# AIM OF THE EXERCISE
Your job is to write out each record exactly, leaving none out.

(Detected change data)
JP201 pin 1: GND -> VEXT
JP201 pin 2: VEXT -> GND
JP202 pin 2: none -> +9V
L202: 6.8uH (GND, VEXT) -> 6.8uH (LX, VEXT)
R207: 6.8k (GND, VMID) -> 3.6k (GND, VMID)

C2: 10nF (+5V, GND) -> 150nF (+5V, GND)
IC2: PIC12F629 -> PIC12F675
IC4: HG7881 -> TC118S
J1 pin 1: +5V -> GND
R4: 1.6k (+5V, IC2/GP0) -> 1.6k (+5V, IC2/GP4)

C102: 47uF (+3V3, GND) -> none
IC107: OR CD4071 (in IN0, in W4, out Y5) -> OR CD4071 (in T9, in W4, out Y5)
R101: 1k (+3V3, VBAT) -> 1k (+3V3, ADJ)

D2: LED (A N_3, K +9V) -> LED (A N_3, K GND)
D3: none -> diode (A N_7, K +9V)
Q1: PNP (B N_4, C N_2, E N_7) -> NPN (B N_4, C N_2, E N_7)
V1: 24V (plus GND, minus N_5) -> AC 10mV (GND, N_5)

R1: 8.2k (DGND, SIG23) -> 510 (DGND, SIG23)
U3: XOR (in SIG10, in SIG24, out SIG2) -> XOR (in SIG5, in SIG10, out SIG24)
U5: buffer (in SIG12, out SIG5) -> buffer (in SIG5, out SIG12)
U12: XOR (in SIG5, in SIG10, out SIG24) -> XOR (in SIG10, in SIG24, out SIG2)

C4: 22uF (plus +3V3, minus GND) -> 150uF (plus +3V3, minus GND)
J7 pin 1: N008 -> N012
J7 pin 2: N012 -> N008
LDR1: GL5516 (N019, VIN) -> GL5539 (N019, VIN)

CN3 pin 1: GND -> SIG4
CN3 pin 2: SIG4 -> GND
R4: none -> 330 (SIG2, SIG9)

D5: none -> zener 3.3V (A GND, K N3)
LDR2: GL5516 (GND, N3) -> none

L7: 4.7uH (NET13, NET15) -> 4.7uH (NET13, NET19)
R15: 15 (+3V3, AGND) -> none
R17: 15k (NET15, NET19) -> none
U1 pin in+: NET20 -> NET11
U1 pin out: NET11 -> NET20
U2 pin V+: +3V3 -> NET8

# SOLVED PROBLEM
JP201 pin 1: GND -> VEXT
JP201 pin 2: VEXT -> GND
JP202 pin 2: none -> +9V
L202: 6.8uH (GND, VEXT) -> 6.8uH (LX, VEXT)
R207: 6.8k (GND, VMID) -> 3.6k (GND, VMID)

C2: 10nF (+5V, GND) -> 150nF (+5V, GND)
IC2: PIC12F629 -> PIC12F675
IC4: HG7881 -> TC118S
J1 pin 1: +5V -> GND
R4: 1.6k (+5V, IC2/GP0) -> 1.6k (+5V, IC2/GP4)

C102: 47uF (+3V3, GND) -> none
IC107: OR CD4071 (in IN0, in W4, out Y5) -> OR CD4071 (in T9, in W4, out Y5)
R101: 1k (+3V3, VBAT) -> 1k (+3V3, ADJ)

D2: LED (A N_3, K +9V) -> LED (A N_3, K GND)
D3: none -> diode (A N_7, K +9V)
Q1: PNP (B N_4, C N_2, E N_7) -> NPN (B N_4, C N_2, E N_7)
V1: 24V (plus GND, minus N_5) -> AC 10mV (GND, N_5)

R1: 8.2k (DGND, SIG23) -> 510 (DGND, SIG23)
U3: XOR (in SIG10, in SIG24, out SIG2) -> XOR (in SIG5, in SIG10, out SIG24)
U5: buffer (in SIG12, out SIG5) -> buffer (in SIG5, out SIG12)
U12: XOR (in SIG5, in SIG10, out SIG24) -> XOR (in SIG10, in SIG24, out SIG2)

C4: 22uF (plus +3V3, minus GND) -> 150uF (plus +3V3, minus GND)
J7 pin 1: N008 -> N012
J7 pin 2: N012 -> N008
LDR1: GL5516 (N019, VIN) -> GL5539 (N019, VIN)

CN3 pin 1: GND -> SIG4
CN3 pin 2: SIG4 -> GND
R4: none -> 330 (SIG2, SIG9)

D5: none -> zener 3.3V (A GND, K N3)
LDR2: GL5516 (GND, N3) -> none

L7: 4.7uH (NET13, NET15) -> 4.7uH (NET13, NET19)
R15: 15 (+3V3, AGND) -> none
R17: 15k (NET15, NET19) -> none
U1 pin in+: NET20 -> NET11
U1 pin out: NET11 -> NET20
U2 pin V+: +3V3 -> NET8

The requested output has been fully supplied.